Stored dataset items
────────

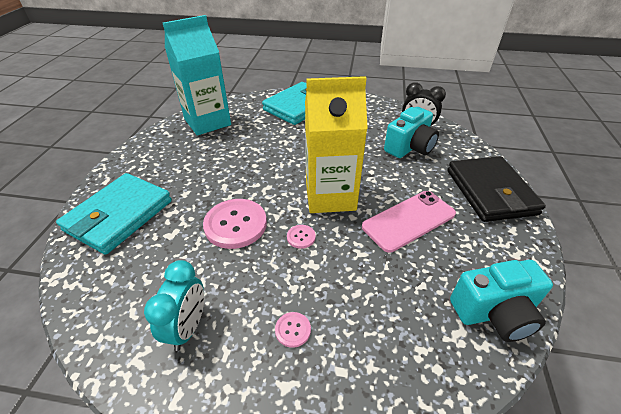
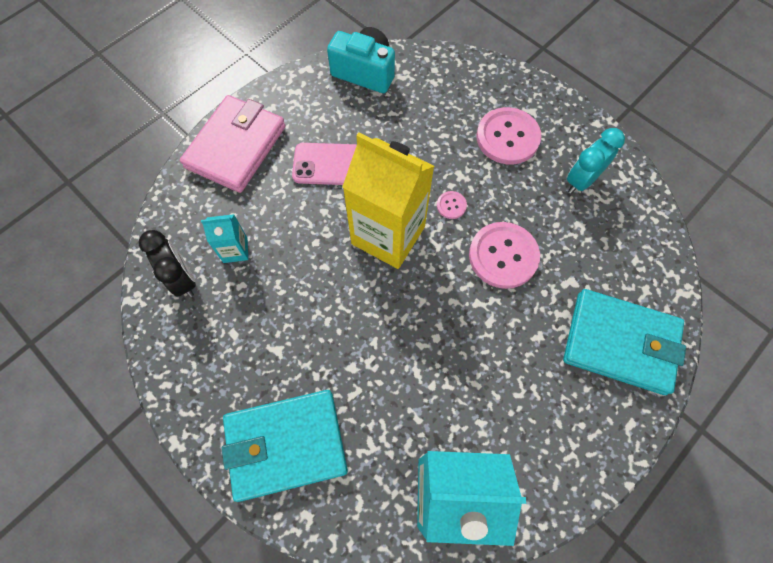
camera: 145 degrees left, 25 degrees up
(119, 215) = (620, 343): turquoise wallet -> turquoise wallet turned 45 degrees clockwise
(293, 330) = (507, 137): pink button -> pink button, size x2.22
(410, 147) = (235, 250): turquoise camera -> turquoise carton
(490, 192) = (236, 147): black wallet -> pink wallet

────────

Instructions to follow
Your answer should hold every record above, printed exactly and free of pictures.

Result below
camera: 145 degrees left, 25 degrees up
(119, 215) = (620, 343): turquoise wallet -> turquoise wallet turned 45 degrees clockwise
(293, 330) = (507, 137): pink button -> pink button, size x2.22
(410, 147) = (235, 250): turquoise camera -> turquoise carton
(490, 192) = (236, 147): black wallet -> pink wallet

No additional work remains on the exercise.